═════ Data for processing
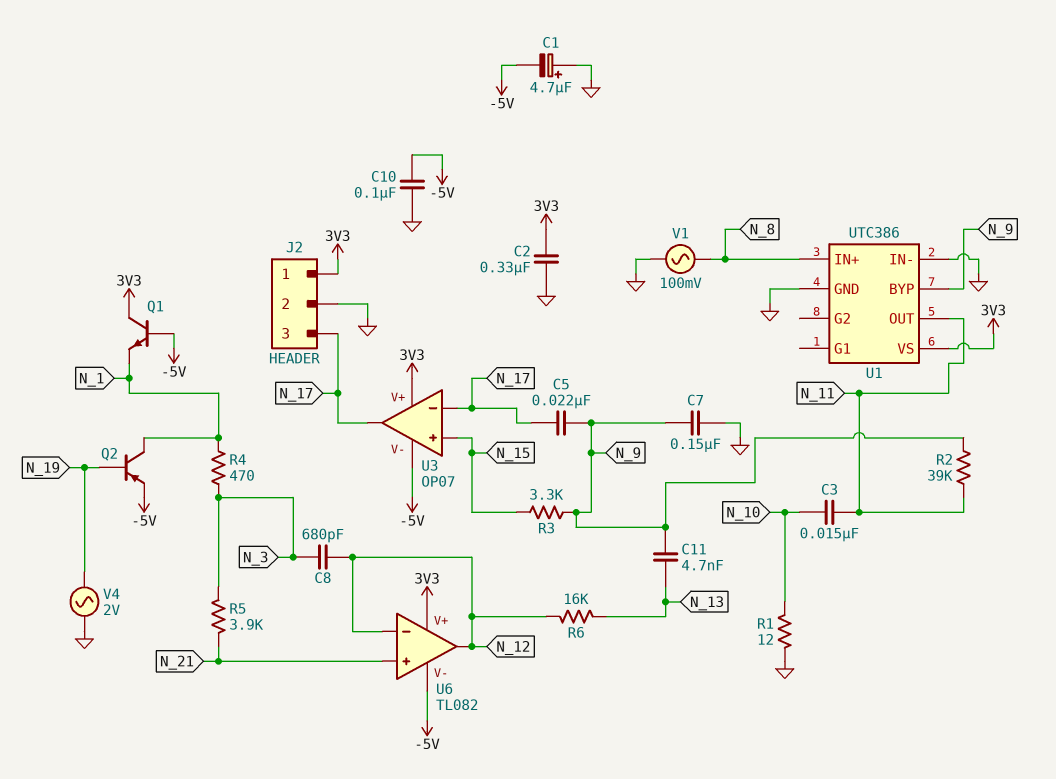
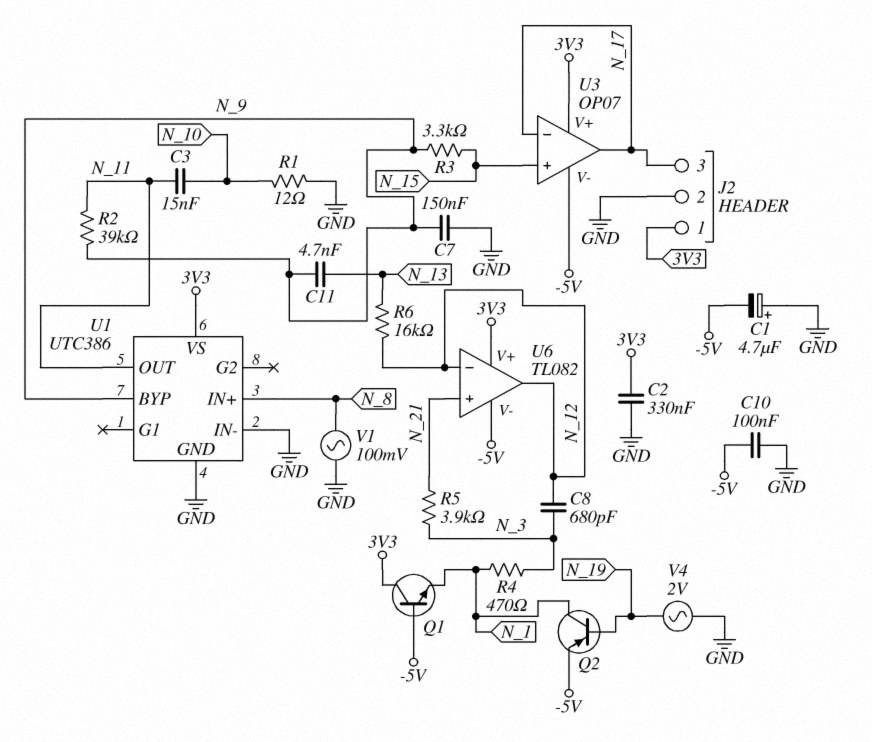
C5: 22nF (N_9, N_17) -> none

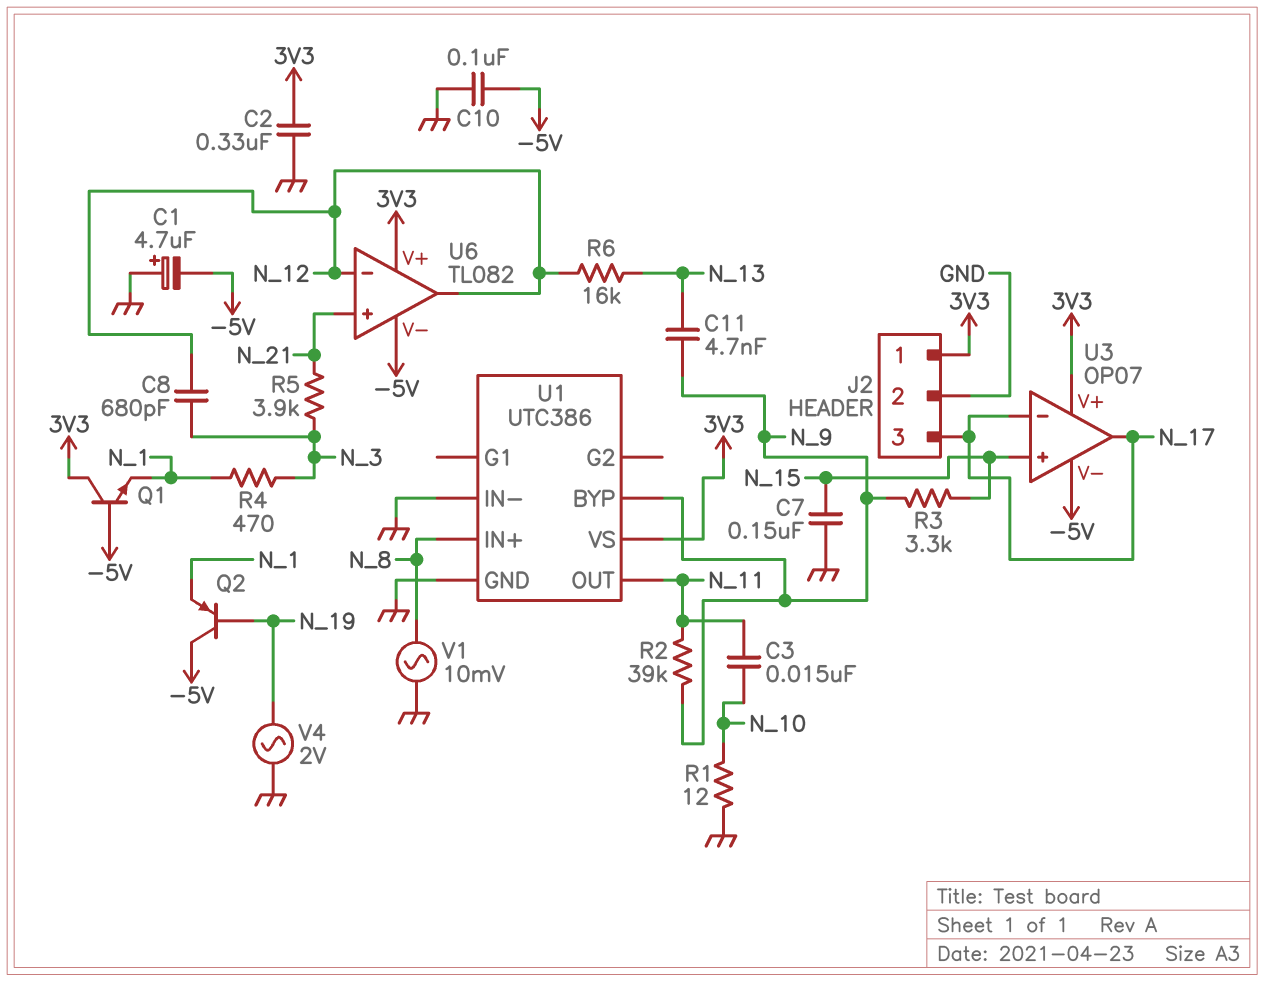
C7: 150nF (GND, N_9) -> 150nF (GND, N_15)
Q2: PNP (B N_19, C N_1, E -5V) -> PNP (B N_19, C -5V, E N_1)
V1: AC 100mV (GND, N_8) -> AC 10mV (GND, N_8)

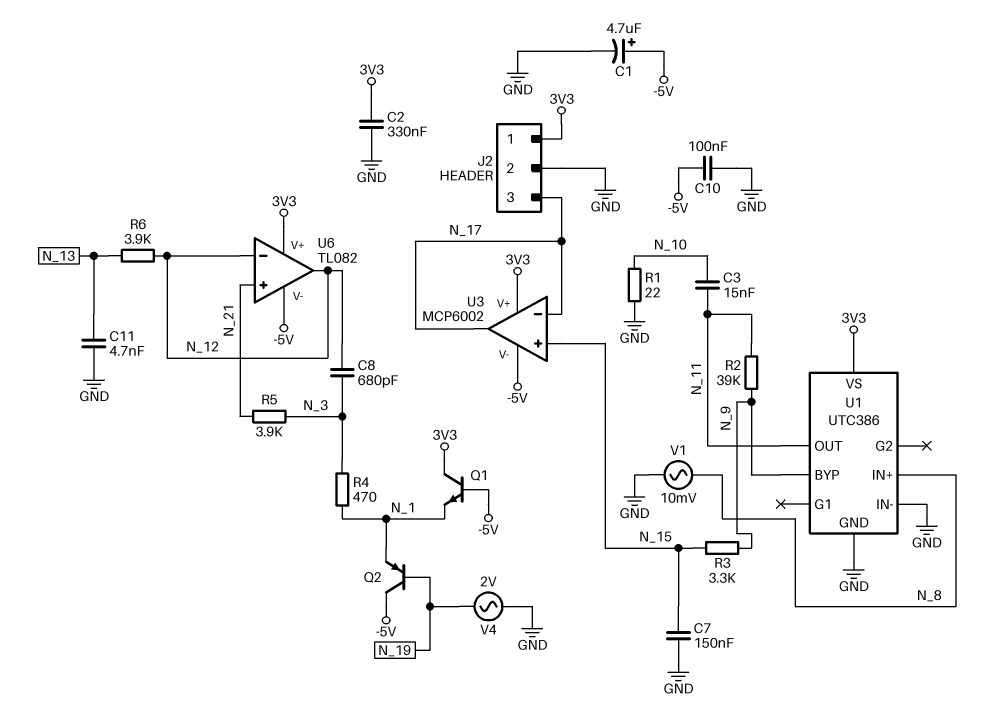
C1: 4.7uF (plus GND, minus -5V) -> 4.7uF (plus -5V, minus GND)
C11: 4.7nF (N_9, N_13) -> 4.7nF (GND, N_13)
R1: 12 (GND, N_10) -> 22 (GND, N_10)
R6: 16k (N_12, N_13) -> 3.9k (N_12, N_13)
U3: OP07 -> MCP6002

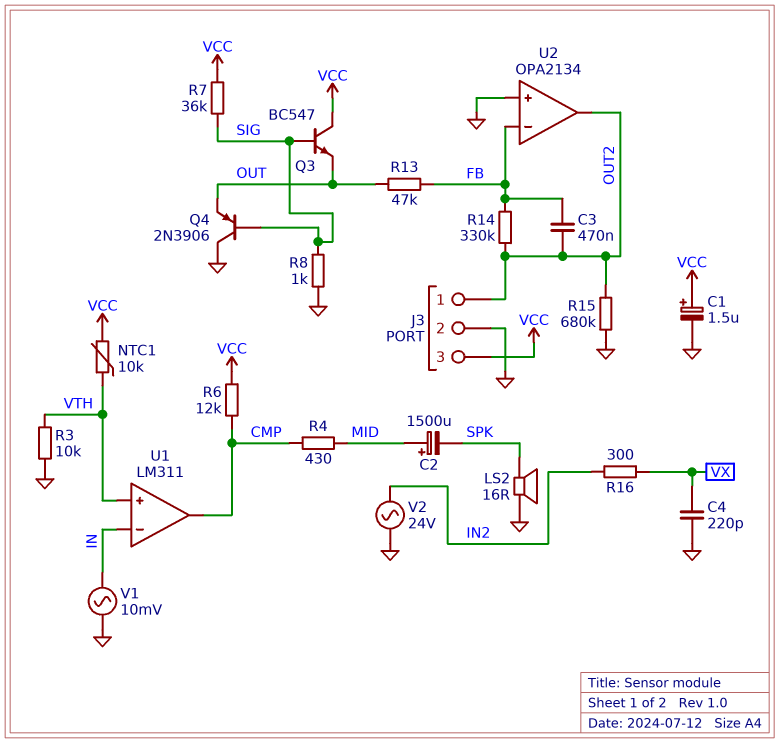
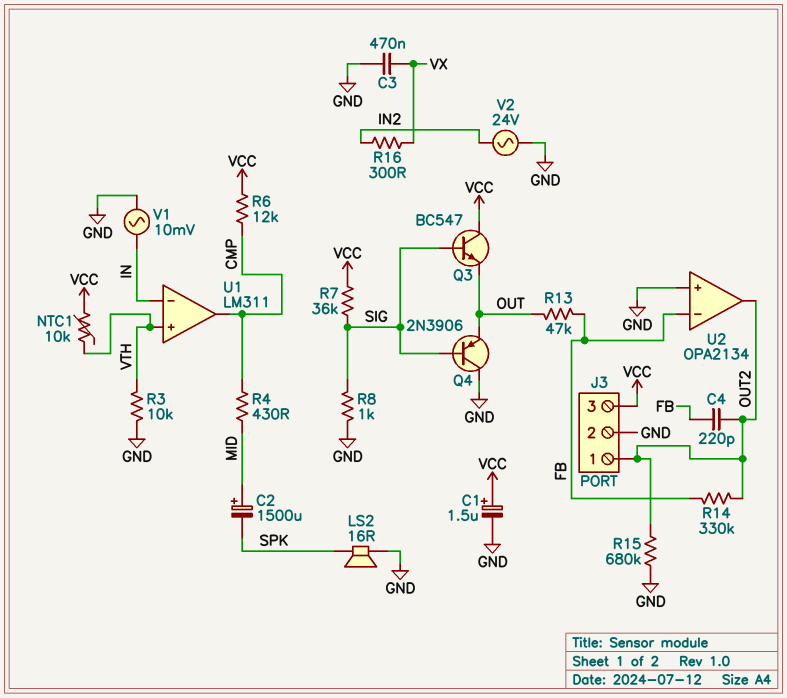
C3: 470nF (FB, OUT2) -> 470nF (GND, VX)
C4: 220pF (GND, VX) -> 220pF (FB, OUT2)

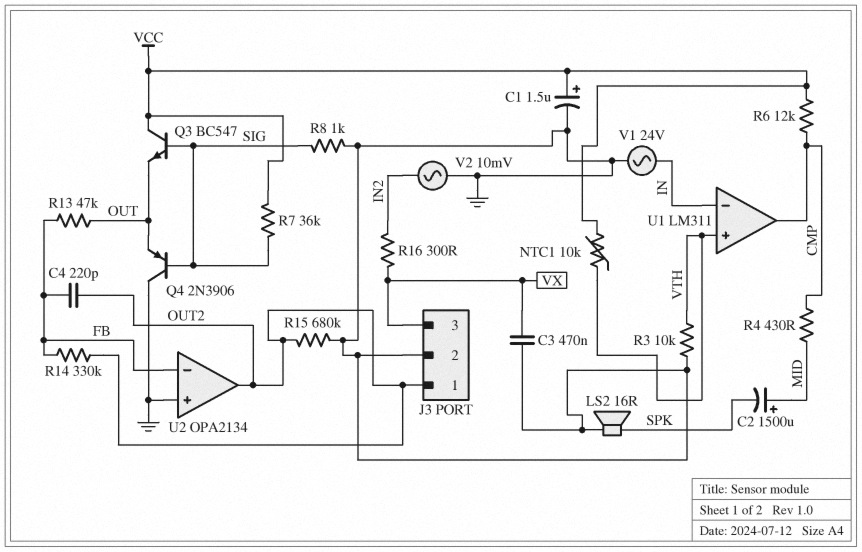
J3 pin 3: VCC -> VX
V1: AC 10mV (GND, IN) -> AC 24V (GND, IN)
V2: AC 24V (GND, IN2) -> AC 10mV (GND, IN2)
══════════
**Your task**:
When you write out the material, reproduce each line exactly and omit any picture it holds.

**Answer to this task**:
C5: 22nF (N_9, N_17) -> none

C7: 150nF (GND, N_9) -> 150nF (GND, N_15)
Q2: PNP (B N_19, C N_1, E -5V) -> PNP (B N_19, C -5V, E N_1)
V1: AC 100mV (GND, N_8) -> AC 10mV (GND, N_8)

C1: 4.7uF (plus GND, minus -5V) -> 4.7uF (plus -5V, minus GND)
C11: 4.7nF (N_9, N_13) -> 4.7nF (GND, N_13)
R1: 12 (GND, N_10) -> 22 (GND, N_10)
R6: 16k (N_12, N_13) -> 3.9k (N_12, N_13)
U3: OP07 -> MCP6002

C3: 470nF (FB, OUT2) -> 470nF (GND, VX)
C4: 220pF (GND, VX) -> 220pF (FB, OUT2)

J3 pin 3: VCC -> VX
V1: AC 10mV (GND, IN) -> AC 24V (GND, IN)
V2: AC 24V (GND, IN2) -> AC 10mV (GND, IN2)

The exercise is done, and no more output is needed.